**ABOUT THIS EXERCISE:** Without the pictures, set down everything in the listing exactly.

**INFORMATION SUPPLIED:**
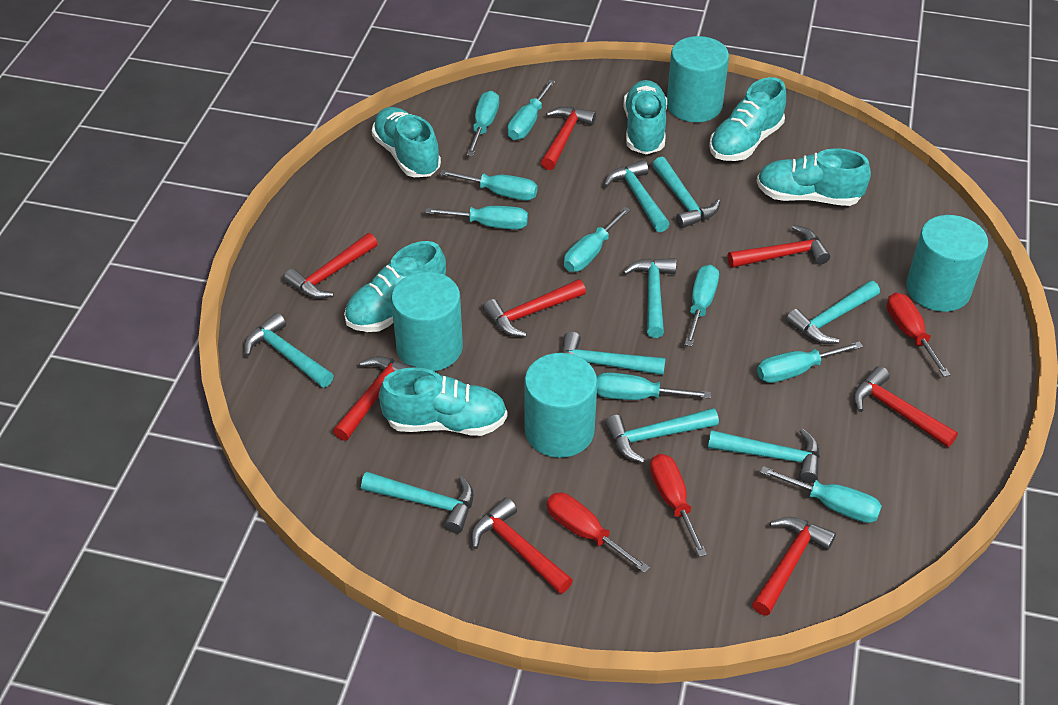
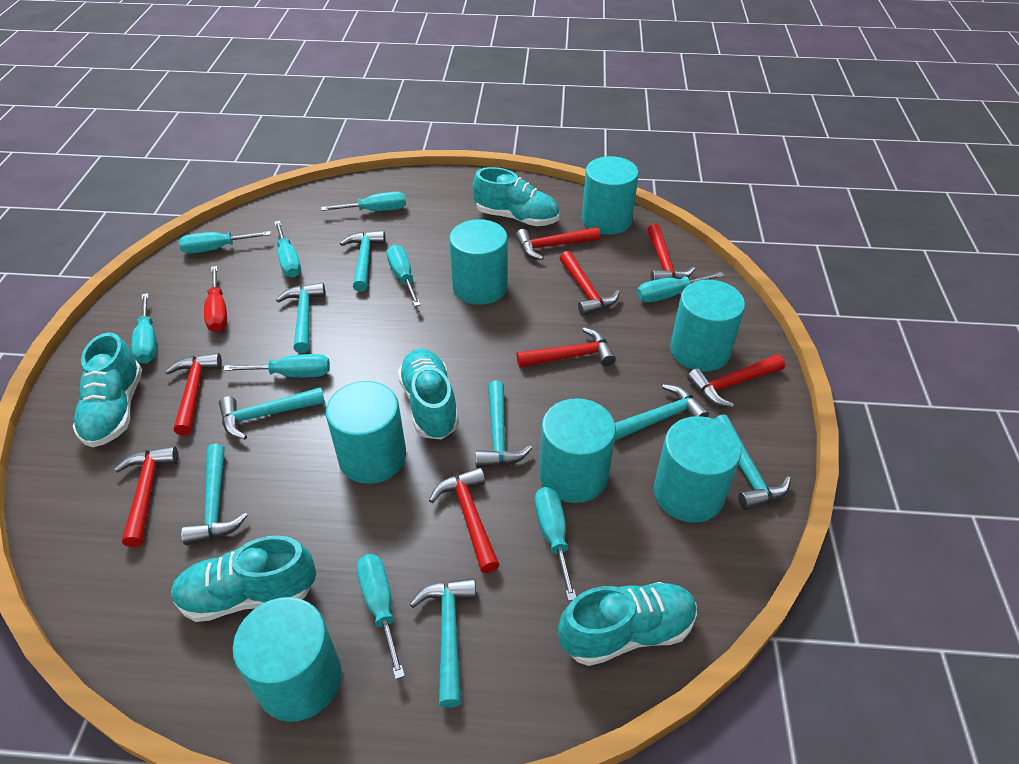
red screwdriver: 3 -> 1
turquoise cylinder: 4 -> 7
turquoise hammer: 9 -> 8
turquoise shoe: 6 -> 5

**ANSWER TO THE PROBLEM:**
red screwdriver: 3 -> 1
turquoise cylinder: 4 -> 7
turquoise hammer: 9 -> 8
turquoise shoe: 6 -> 5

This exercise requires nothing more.